## EXERCISE PROMPT
Scan the material below for every line with the string "none", and copy those lines.

## ENTRIES SHOWN

=======

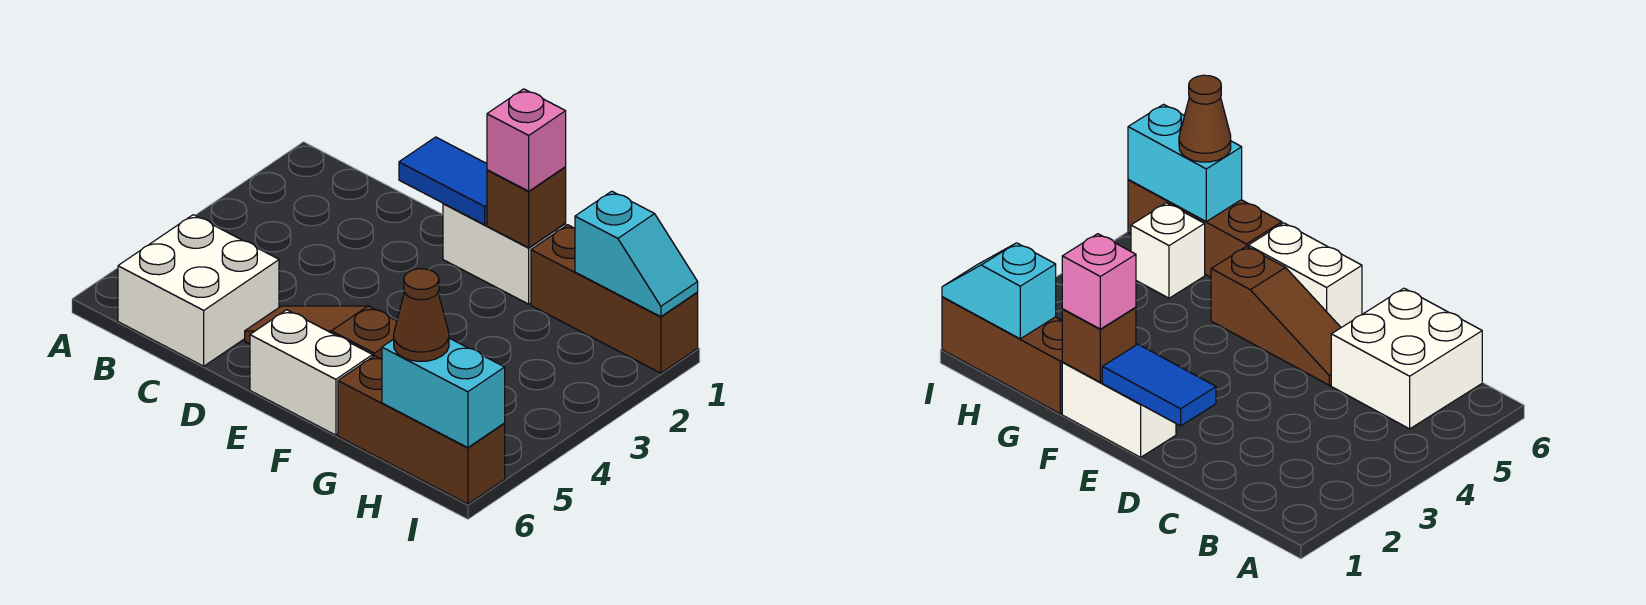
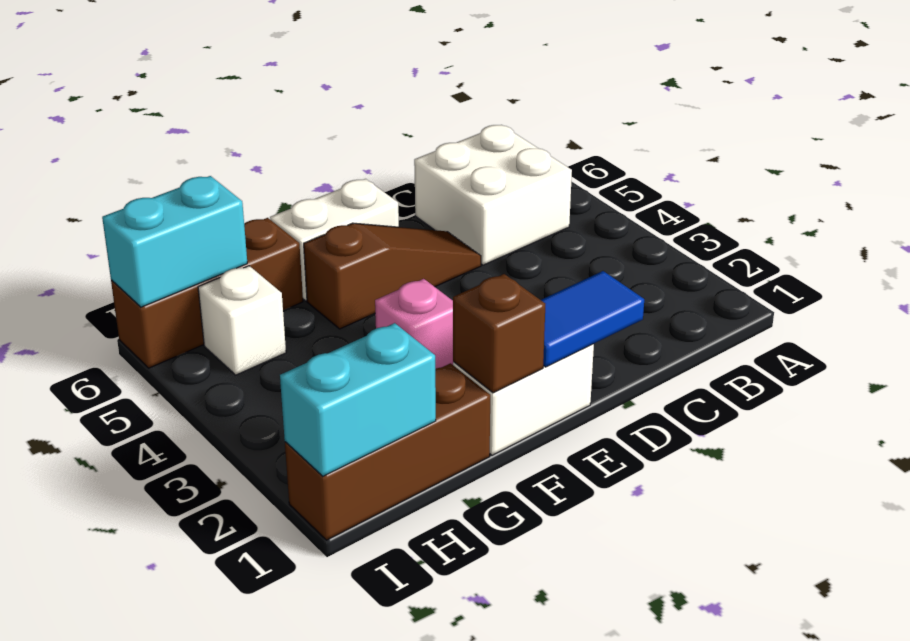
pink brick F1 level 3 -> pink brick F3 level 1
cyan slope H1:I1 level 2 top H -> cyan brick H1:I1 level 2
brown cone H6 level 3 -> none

=======

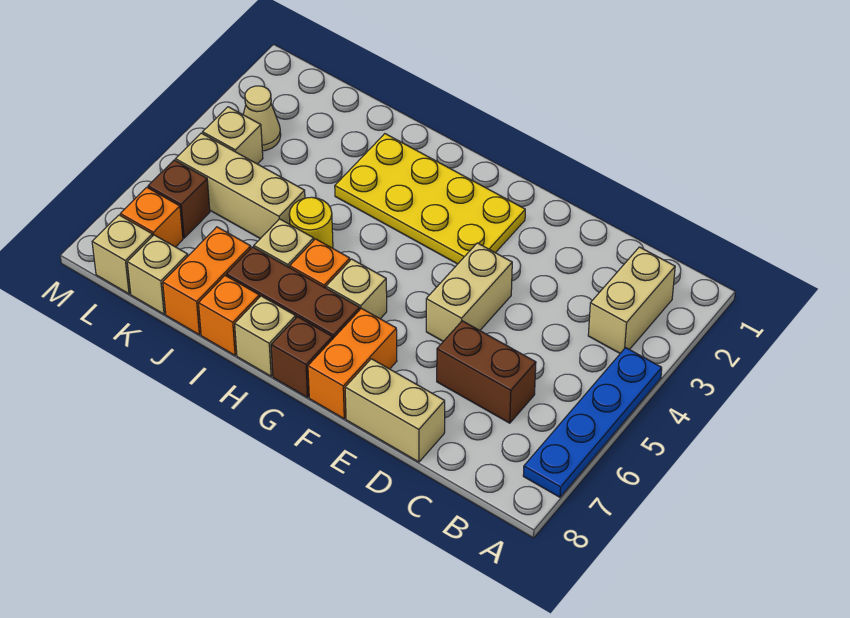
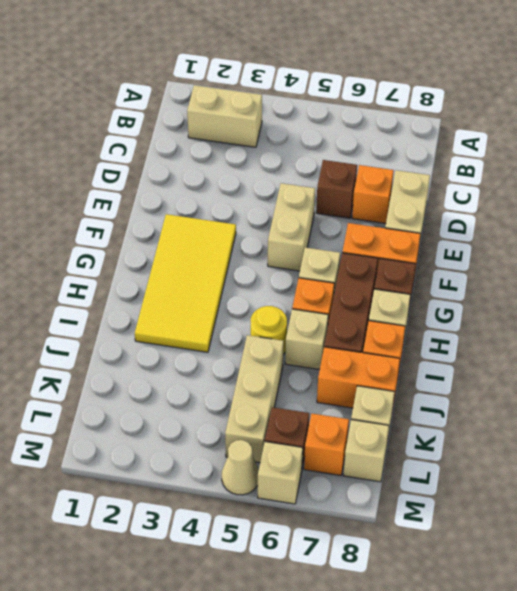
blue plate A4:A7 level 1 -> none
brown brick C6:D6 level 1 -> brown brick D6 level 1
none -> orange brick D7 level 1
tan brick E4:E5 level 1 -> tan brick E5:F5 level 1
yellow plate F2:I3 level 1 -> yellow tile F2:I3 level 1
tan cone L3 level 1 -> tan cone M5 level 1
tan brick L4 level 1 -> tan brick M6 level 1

=======

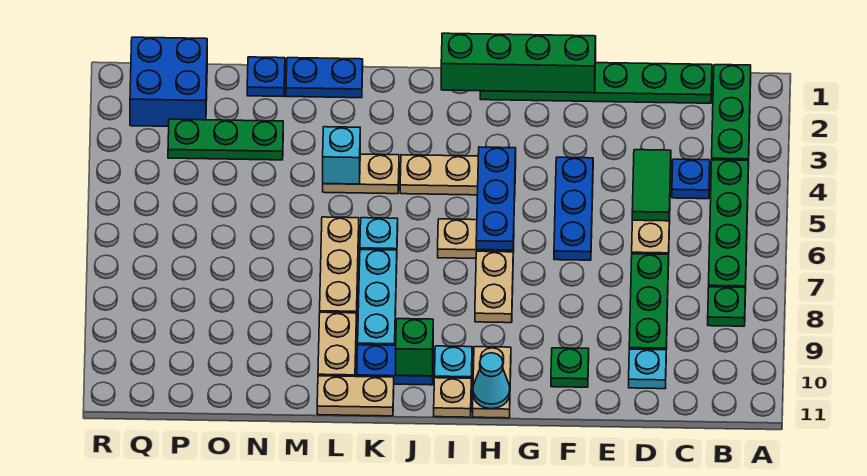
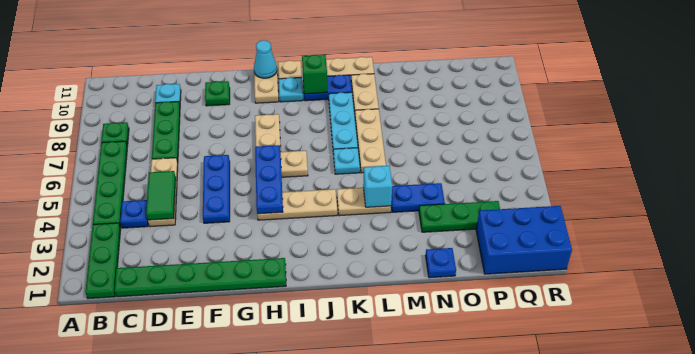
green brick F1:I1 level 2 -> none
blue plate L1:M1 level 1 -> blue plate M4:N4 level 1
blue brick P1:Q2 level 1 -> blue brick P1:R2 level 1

=======

## WRITTEN REPLY
brown cone H6 level 3 -> none
blue plate A4:A7 level 1 -> none
none -> orange brick D7 level 1
green brick F1:I1 level 2 -> none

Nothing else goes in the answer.